• _WRITTEN REQUEST_:
Gather every line of the listing below that contains the string "bass", treating uppercase and lowercase as different.

(Some listings)
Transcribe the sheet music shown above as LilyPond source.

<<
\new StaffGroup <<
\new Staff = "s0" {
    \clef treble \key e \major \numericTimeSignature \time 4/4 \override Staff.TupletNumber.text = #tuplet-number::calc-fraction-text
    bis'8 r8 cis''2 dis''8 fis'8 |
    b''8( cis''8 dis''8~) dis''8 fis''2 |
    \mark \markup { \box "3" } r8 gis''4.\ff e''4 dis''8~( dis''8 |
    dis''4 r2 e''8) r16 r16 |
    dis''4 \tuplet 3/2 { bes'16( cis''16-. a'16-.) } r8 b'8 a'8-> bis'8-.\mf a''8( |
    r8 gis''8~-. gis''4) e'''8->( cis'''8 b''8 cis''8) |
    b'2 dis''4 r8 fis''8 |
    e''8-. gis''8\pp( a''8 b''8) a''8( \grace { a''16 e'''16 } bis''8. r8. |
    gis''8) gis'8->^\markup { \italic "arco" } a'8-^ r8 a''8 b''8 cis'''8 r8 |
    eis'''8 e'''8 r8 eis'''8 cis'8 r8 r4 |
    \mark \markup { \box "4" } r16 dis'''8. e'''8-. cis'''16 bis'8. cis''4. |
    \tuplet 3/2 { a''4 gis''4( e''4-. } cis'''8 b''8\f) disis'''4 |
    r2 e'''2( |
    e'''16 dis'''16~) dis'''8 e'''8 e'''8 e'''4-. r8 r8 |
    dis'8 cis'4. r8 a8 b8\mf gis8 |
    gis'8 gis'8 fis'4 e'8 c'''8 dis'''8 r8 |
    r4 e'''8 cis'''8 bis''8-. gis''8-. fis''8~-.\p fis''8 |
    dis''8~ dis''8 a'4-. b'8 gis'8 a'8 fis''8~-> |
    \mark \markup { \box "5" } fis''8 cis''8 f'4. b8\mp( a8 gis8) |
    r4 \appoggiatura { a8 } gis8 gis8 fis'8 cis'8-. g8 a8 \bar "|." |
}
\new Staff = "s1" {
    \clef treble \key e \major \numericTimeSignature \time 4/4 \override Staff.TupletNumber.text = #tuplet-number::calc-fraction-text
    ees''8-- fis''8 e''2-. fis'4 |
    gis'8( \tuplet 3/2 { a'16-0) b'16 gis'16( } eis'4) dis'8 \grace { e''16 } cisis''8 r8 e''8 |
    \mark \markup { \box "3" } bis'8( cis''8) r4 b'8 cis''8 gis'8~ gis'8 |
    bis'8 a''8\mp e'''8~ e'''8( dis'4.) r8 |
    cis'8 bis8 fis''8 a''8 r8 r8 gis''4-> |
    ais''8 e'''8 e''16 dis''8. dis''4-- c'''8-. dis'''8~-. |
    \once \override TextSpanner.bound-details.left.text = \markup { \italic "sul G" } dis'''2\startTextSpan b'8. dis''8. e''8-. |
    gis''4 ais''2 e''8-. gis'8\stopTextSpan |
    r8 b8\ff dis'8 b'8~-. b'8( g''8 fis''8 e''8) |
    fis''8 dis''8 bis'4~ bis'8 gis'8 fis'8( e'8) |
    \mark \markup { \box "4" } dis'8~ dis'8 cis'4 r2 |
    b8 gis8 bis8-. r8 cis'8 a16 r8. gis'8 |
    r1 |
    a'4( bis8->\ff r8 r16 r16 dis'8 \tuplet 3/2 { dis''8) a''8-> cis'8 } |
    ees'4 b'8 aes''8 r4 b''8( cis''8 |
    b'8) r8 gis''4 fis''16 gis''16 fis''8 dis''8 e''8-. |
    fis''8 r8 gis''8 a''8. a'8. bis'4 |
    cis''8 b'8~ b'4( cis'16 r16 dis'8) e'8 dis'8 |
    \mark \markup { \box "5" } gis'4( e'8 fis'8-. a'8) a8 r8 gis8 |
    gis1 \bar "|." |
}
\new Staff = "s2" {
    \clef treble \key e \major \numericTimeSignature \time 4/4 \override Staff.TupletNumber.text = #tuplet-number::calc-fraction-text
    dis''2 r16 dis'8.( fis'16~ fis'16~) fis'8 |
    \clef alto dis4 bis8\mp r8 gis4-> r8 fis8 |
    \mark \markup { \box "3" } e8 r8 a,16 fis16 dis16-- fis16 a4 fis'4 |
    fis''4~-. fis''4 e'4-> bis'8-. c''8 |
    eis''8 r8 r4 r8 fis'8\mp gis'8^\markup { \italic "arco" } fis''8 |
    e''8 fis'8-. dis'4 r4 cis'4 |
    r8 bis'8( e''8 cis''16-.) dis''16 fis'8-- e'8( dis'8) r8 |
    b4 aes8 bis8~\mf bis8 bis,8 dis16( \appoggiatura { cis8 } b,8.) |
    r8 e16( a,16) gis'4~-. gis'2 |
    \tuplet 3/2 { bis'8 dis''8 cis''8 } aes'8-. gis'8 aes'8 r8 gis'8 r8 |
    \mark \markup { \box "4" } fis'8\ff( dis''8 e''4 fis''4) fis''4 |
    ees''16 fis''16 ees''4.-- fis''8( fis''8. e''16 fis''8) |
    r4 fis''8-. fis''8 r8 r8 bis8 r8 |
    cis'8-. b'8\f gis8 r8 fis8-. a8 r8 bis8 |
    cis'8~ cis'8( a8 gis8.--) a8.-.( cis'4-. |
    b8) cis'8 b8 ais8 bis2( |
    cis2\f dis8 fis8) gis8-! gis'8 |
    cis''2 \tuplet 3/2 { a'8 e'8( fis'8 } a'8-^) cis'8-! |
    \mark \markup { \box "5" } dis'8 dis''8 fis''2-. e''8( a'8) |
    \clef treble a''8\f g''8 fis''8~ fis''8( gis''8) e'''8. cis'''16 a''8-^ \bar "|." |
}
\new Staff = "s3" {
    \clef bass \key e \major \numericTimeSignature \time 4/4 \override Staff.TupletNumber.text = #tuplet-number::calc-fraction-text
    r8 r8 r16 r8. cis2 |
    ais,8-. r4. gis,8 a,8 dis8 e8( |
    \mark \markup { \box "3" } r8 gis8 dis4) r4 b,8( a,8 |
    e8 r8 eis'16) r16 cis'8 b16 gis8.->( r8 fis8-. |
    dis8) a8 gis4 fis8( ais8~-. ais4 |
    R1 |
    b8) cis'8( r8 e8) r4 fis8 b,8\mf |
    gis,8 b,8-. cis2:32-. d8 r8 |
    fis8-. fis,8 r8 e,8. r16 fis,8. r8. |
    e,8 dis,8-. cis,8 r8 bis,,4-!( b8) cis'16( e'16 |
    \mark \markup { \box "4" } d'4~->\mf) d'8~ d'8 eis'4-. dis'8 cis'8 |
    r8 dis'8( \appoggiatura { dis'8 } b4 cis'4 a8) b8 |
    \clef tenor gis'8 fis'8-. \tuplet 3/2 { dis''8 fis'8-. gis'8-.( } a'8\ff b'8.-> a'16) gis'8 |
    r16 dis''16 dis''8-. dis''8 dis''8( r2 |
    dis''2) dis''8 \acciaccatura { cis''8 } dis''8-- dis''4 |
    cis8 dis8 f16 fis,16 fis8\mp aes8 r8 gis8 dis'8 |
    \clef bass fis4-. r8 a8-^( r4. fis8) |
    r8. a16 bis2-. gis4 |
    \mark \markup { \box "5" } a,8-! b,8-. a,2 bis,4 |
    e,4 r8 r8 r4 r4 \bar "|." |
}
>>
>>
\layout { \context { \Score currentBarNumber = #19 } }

• _FINISHED EXERCISE_:
    \clef bass \key e \major \numericTimeSignature \time 4/4 \override Staff.TupletNumber.text = #tuplet-number::calc-fraction-text
    \clef bass fis4-. r8 a8-^( r4. fis8) |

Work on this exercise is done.